» What the exercise asks
Produce again, without any change, the lines running from the one with "black brick H8:H9" through the final line of the data below, and only those.
·····
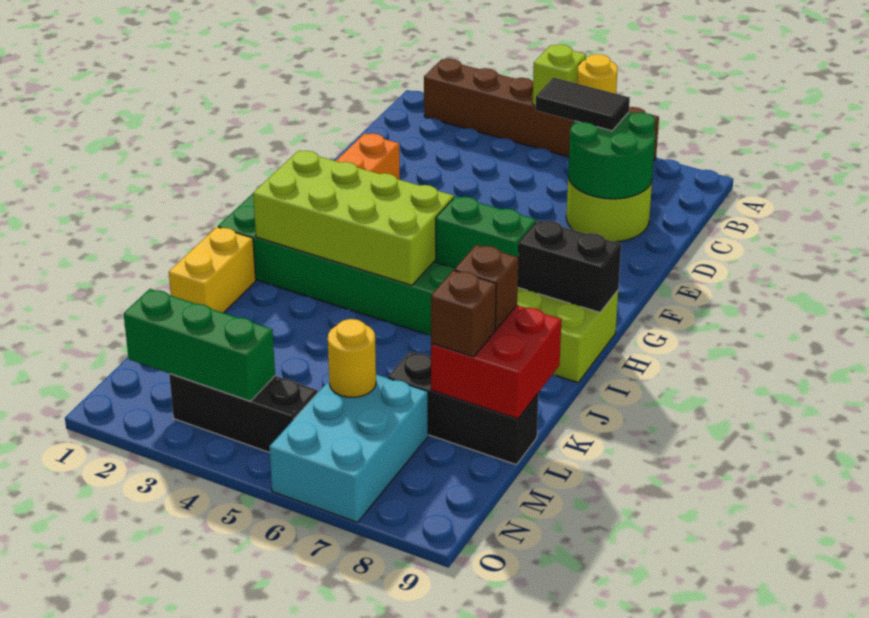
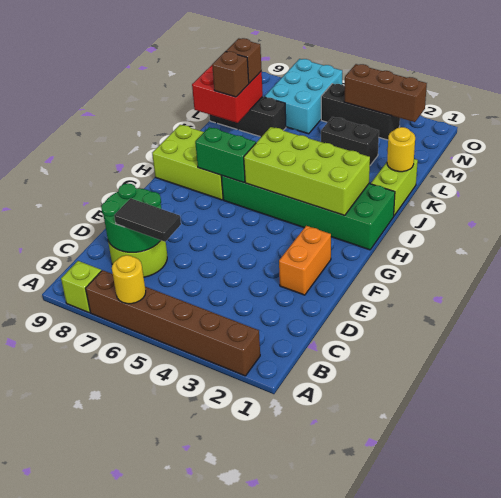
lime brick A5 level 2 -> lime brick A8 level 1
black brick H8:H9 level 2 -> black brick L3:L4 level 1
yellow brick J1:K1 level 1 -> lime brick J1:K1 level 1
yellow round brick M6 level 2 -> yellow round brick K1 level 2
green brick N2:N4 level 2 -> brown brick N2:N4 level 2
·····
» Response for this exercise
black brick H8:H9 level 2 -> black brick L3:L4 level 1
yellow brick J1:K1 level 1 -> lime brick J1:K1 level 1
yellow round brick M6 level 2 -> yellow round brick K1 level 2
green brick N2:N4 level 2 -> brown brick N2:N4 level 2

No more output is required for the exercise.